Work to be completed
Below are lines of data, and only some are wanted. Please repeat exactly those from the line that has "cyan triangle: (1503, 103)" through the line that has "red circle: (66, 199) -> (63, 185), moved".

-- Opening Marker --

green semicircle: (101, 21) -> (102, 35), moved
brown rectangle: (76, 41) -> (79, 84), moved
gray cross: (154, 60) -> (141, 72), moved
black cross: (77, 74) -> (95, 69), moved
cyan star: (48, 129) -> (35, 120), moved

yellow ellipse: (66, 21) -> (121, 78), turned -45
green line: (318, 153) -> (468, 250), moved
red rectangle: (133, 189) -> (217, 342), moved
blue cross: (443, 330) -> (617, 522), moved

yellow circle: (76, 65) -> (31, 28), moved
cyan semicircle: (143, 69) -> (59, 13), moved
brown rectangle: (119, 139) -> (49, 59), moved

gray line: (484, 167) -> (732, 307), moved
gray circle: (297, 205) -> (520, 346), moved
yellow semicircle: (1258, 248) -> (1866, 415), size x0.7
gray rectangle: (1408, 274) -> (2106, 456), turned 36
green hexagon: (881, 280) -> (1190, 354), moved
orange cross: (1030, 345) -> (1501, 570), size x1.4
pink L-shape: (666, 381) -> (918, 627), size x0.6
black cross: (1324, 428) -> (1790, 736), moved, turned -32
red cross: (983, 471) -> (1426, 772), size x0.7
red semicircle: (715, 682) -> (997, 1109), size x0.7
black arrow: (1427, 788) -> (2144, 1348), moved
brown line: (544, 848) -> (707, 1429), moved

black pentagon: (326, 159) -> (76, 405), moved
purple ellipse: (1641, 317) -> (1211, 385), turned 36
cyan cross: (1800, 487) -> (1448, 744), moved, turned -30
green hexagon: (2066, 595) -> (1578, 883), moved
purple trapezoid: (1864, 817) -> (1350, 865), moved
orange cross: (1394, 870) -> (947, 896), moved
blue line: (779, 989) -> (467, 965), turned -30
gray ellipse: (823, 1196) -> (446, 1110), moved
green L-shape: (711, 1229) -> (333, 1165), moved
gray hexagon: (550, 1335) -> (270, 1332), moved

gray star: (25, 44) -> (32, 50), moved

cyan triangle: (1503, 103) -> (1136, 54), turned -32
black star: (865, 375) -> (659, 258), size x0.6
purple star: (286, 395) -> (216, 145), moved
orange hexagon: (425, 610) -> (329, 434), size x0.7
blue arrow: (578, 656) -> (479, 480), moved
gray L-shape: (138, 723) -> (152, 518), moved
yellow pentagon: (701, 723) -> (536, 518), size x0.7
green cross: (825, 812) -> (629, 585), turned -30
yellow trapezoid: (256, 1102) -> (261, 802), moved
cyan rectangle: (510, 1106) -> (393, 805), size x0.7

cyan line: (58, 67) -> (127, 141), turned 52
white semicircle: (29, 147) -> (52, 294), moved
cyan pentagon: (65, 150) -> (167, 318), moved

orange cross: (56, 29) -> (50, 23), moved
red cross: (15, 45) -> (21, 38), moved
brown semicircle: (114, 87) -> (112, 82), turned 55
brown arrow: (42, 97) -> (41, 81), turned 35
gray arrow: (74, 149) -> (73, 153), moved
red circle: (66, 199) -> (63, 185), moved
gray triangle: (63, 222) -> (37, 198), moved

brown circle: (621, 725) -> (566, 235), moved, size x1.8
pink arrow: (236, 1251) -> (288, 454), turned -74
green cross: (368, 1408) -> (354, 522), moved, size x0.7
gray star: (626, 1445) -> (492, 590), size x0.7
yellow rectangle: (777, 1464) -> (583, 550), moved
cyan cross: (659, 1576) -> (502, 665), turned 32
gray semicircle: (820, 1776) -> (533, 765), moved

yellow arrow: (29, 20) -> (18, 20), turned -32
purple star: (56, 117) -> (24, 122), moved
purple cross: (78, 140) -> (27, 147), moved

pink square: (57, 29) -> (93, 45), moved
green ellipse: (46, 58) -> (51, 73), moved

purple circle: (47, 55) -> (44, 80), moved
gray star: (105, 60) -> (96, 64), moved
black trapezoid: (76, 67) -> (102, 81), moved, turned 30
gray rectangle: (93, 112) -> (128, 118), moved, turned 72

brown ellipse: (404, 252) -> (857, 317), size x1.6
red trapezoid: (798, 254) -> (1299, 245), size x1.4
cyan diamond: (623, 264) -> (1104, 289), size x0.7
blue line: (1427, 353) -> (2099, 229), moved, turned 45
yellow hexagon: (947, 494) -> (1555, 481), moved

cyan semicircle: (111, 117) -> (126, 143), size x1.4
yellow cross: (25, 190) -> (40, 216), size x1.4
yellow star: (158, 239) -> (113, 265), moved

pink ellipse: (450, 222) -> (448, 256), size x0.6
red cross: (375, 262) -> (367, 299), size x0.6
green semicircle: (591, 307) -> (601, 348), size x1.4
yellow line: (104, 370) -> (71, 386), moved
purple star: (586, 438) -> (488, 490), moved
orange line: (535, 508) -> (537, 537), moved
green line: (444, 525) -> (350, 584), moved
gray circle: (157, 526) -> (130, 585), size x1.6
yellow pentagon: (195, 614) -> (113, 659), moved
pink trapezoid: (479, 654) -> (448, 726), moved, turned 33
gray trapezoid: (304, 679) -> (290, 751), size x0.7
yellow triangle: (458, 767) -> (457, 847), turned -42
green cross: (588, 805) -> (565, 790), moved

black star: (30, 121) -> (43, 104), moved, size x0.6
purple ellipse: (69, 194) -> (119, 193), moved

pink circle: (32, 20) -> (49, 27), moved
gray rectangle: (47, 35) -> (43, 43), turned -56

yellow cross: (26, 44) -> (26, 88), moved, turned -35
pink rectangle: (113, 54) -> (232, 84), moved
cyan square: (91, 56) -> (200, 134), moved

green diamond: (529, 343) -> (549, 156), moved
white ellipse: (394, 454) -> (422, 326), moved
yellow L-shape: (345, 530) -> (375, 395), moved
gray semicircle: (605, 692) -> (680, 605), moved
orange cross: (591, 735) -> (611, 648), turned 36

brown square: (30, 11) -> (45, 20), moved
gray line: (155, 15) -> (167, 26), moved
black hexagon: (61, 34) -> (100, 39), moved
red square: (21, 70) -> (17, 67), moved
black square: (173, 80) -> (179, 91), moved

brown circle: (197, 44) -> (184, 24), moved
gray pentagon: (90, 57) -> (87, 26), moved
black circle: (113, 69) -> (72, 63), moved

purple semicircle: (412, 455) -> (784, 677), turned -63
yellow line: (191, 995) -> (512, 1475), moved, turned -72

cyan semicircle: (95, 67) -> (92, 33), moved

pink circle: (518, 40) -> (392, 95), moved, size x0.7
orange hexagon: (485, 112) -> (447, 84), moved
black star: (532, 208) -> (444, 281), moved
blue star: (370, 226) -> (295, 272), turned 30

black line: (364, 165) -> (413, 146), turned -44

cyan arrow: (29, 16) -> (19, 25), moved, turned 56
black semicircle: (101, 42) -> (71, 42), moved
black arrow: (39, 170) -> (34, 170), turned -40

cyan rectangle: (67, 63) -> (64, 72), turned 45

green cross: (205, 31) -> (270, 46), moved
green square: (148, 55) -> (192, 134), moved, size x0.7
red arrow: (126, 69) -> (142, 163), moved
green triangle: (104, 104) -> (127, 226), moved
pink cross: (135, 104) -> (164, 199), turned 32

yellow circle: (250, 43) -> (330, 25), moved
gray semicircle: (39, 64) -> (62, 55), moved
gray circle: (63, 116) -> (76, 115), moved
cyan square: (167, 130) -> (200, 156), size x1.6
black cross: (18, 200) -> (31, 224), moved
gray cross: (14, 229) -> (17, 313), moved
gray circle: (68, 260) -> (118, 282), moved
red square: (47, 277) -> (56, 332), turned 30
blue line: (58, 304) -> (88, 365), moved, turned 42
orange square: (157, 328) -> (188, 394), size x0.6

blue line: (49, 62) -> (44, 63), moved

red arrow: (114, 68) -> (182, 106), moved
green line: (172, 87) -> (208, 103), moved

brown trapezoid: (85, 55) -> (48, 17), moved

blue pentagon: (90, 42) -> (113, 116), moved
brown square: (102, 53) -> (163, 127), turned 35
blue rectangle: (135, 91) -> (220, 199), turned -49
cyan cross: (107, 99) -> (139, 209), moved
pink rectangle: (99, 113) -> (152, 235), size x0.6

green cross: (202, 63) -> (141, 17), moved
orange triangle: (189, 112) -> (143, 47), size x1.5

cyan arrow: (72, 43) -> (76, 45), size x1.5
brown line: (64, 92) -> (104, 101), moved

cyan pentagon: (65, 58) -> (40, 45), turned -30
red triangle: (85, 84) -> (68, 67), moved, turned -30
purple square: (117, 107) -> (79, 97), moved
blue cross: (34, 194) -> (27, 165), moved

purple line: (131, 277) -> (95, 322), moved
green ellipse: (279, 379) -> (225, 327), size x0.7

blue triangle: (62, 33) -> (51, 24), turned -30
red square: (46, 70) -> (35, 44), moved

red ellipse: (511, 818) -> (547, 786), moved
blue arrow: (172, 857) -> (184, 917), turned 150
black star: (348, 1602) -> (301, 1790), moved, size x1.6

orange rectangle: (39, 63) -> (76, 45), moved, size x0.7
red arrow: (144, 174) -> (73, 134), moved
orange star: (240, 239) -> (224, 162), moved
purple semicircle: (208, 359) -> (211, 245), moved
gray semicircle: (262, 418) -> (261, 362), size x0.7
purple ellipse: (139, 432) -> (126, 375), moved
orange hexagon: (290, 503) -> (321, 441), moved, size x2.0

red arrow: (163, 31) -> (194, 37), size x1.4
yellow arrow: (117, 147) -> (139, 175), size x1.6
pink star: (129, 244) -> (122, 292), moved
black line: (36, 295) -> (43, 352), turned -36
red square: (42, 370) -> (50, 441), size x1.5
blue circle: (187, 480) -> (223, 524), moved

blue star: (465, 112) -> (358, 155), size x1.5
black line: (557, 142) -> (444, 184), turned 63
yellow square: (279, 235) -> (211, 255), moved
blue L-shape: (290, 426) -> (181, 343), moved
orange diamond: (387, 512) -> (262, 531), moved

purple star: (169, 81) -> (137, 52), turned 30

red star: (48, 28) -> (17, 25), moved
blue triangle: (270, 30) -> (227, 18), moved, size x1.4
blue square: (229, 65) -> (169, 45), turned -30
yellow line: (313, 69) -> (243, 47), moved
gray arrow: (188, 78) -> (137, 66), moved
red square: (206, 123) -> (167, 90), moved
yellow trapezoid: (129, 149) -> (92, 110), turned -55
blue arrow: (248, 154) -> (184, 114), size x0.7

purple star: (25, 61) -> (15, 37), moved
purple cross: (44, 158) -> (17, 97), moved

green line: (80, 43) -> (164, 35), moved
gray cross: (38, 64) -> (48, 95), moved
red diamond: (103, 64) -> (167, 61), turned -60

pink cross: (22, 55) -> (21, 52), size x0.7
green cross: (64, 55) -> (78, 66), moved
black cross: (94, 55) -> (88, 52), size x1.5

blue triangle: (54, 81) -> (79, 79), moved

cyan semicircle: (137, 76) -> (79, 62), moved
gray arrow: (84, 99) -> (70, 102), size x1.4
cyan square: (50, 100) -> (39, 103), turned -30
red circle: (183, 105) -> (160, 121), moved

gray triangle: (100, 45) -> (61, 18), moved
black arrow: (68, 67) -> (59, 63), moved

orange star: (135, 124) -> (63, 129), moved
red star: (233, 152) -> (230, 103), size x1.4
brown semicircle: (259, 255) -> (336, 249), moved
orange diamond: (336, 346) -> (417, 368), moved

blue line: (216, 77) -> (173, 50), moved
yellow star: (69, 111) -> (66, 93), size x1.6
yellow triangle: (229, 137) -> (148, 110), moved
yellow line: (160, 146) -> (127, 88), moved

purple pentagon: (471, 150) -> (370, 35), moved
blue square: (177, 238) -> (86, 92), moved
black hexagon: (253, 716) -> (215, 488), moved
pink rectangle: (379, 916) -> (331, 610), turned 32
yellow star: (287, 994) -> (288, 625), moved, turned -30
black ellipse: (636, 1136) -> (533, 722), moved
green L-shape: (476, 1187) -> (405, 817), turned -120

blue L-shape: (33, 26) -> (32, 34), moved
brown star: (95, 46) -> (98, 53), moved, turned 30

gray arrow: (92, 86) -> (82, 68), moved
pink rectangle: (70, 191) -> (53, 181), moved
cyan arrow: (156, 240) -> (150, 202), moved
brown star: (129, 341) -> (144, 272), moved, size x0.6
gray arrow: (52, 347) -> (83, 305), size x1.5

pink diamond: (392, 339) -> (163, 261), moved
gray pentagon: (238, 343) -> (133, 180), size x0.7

-- Closing Marker --

The answer
cyan triangle: (1503, 103) -> (1136, 54), turned -32
black star: (865, 375) -> (659, 258), size x0.6
purple star: (286, 395) -> (216, 145), moved
orange hexagon: (425, 610) -> (329, 434), size x0.7
blue arrow: (578, 656) -> (479, 480), moved
gray L-shape: (138, 723) -> (152, 518), moved
yellow pentagon: (701, 723) -> (536, 518), size x0.7
green cross: (825, 812) -> (629, 585), turned -30
yellow trapezoid: (256, 1102) -> (261, 802), moved
cyan rectangle: (510, 1106) -> (393, 805), size x0.7

cyan line: (58, 67) -> (127, 141), turned 52
white semicircle: (29, 147) -> (52, 294), moved
cyan pentagon: (65, 150) -> (167, 318), moved

orange cross: (56, 29) -> (50, 23), moved
red cross: (15, 45) -> (21, 38), moved
brown semicircle: (114, 87) -> (112, 82), turned 55
brown arrow: (42, 97) -> (41, 81), turned 35
gray arrow: (74, 149) -> (73, 153), moved
red circle: (66, 199) -> (63, 185), moved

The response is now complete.